=== WHAT YOU ARE ASKED TO DO ===
Check each line of the listing, and copy it if it contains the word "yellow".

=== GIVEN DATA ===
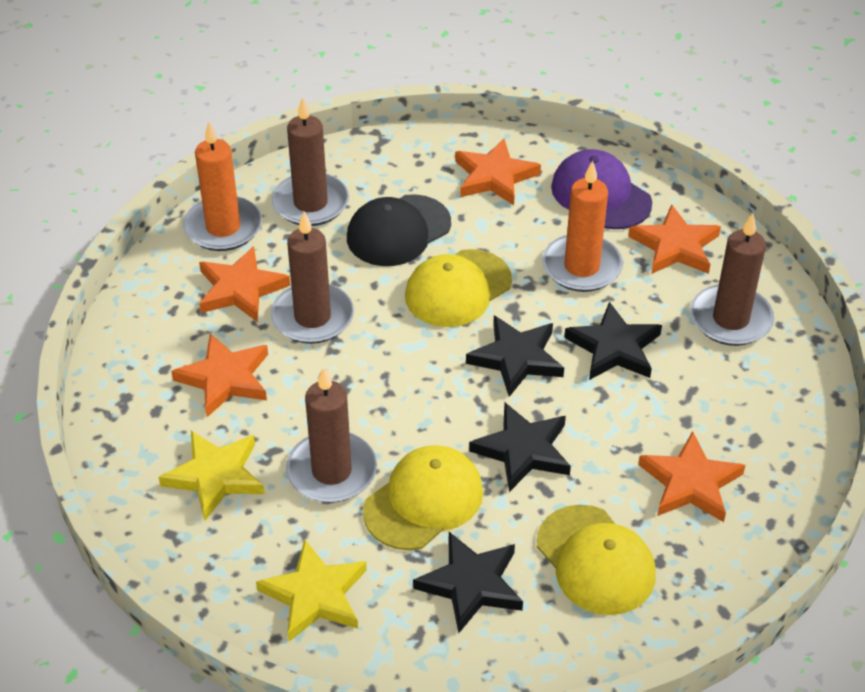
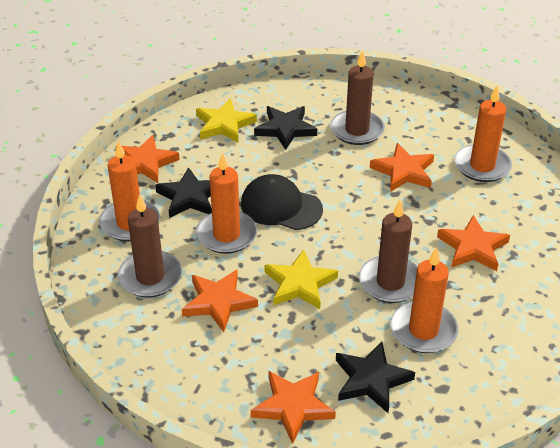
black star: 4 -> 3
brown candle: 4 -> 3
orange candle: 2 -> 4
purple cap: 1 -> 0
yellow cap: 3 -> 0

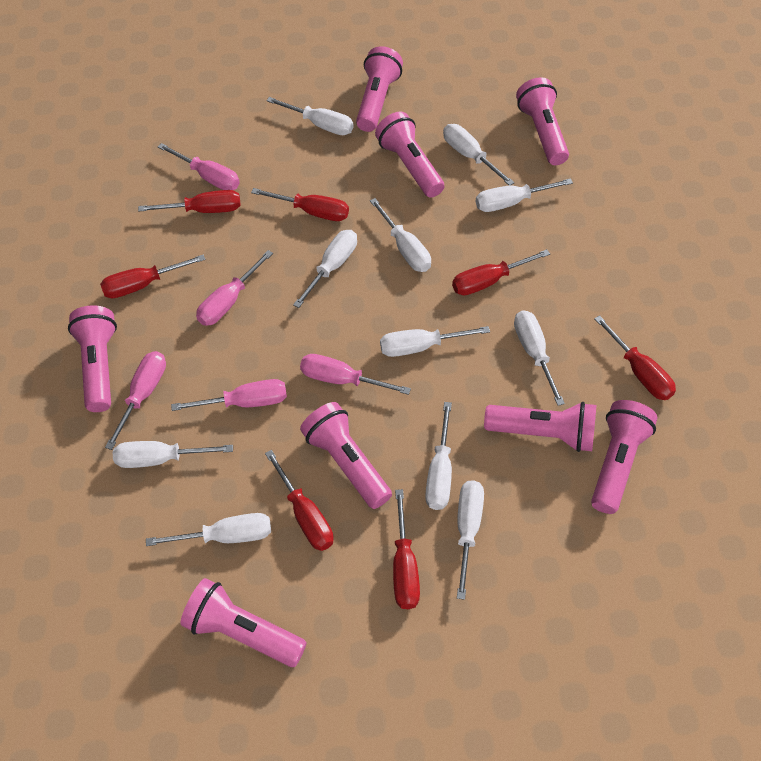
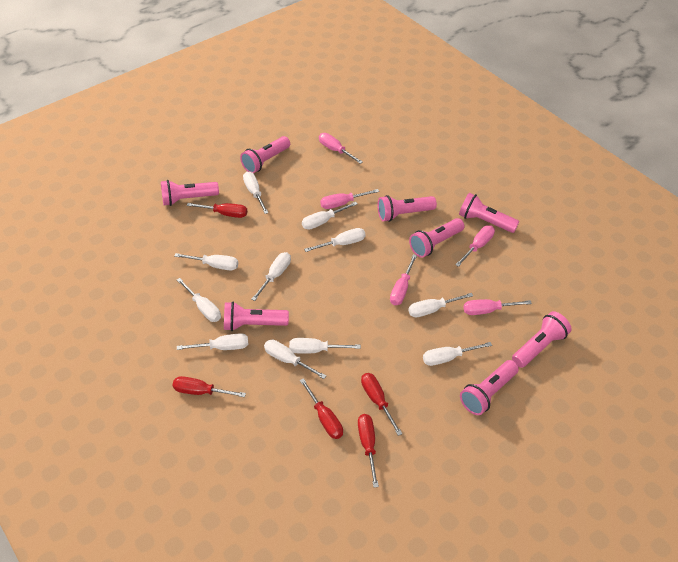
red screwdriver: 7 -> 5

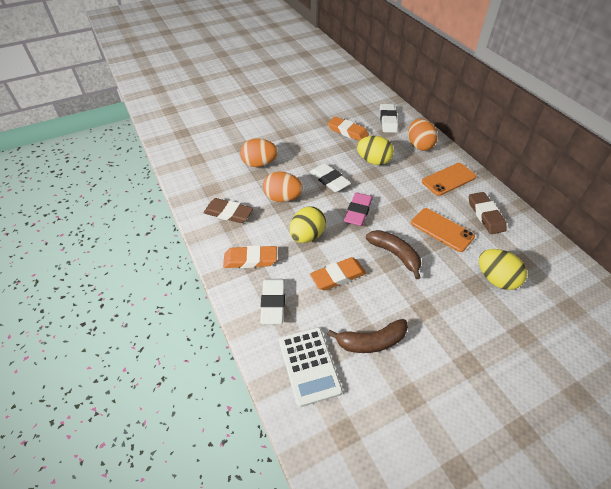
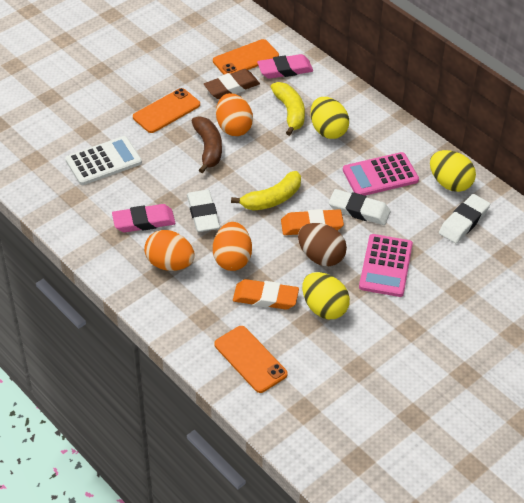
brown banana: 2 -> 1
brown egg: 0 -> 1
brown eraser: 2 -> 1
orange eraser: 3 -> 2
orange phone: 2 -> 3
pink calculator: 0 -> 2
pink eraser: 1 -> 2
yellow banana: 0 -> 2

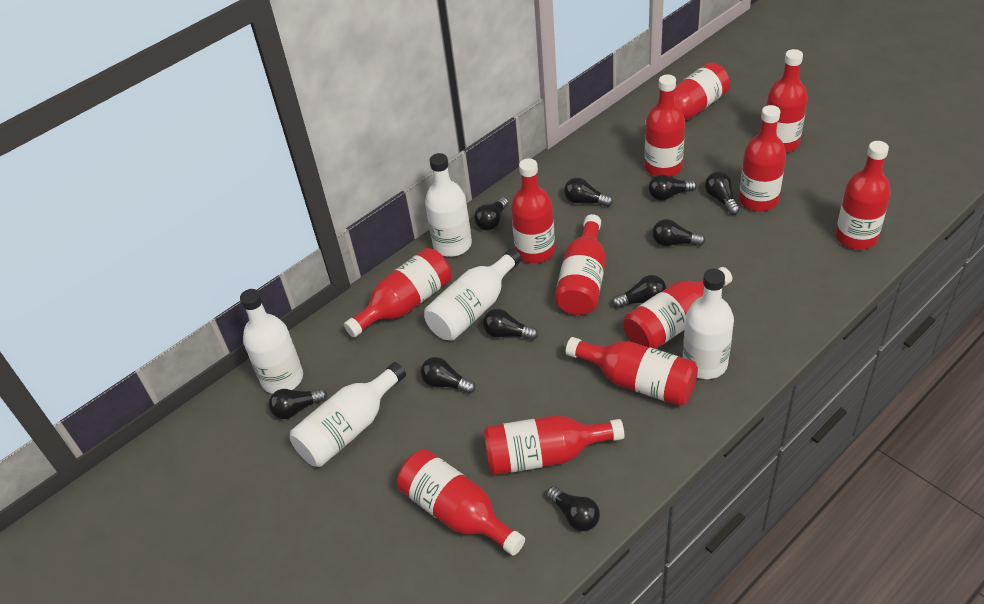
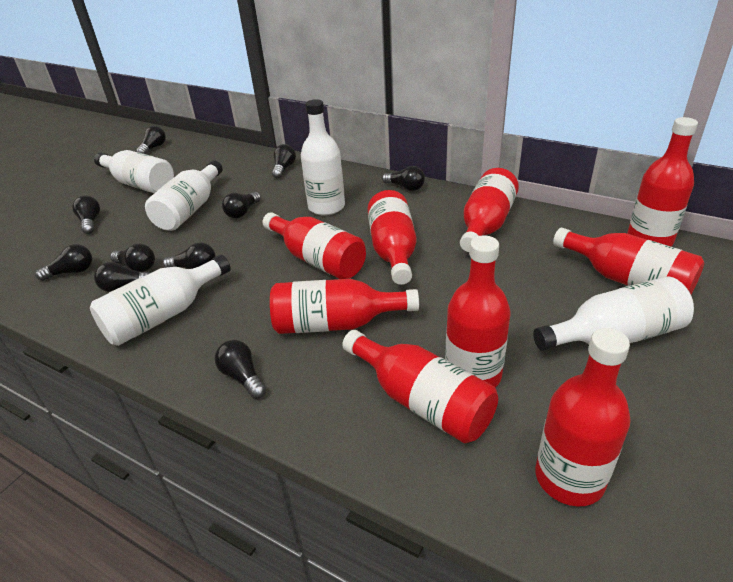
red bottle: 12 -> 9

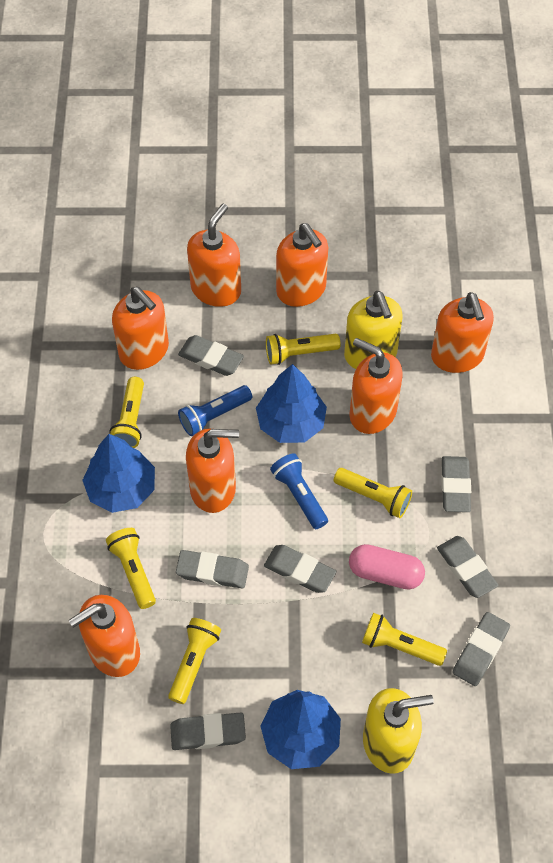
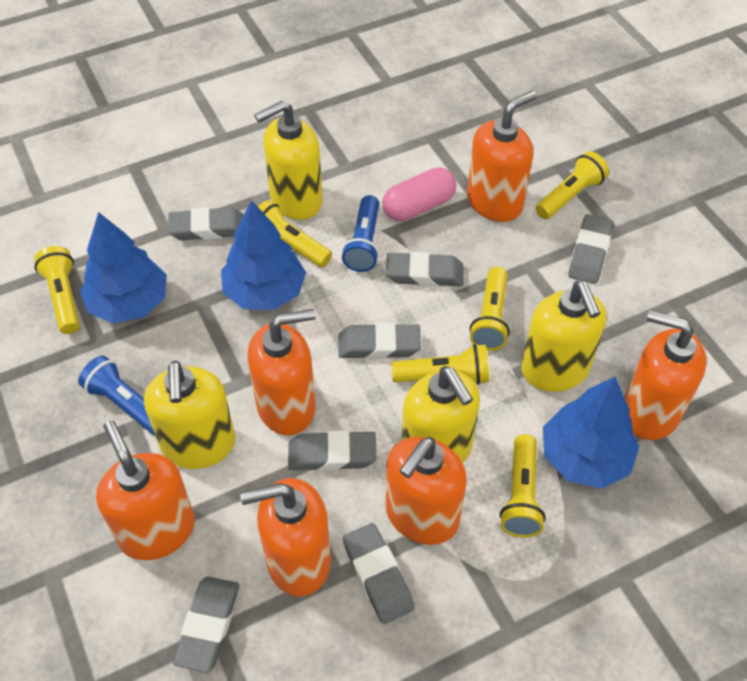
orange soap dispenser: 7 -> 6
yellow soap dispenser: 2 -> 4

=== EXPECTED ANSWER ===
yellow cap: 3 -> 0
yellow banana: 0 -> 2
yellow soap dispenser: 2 -> 4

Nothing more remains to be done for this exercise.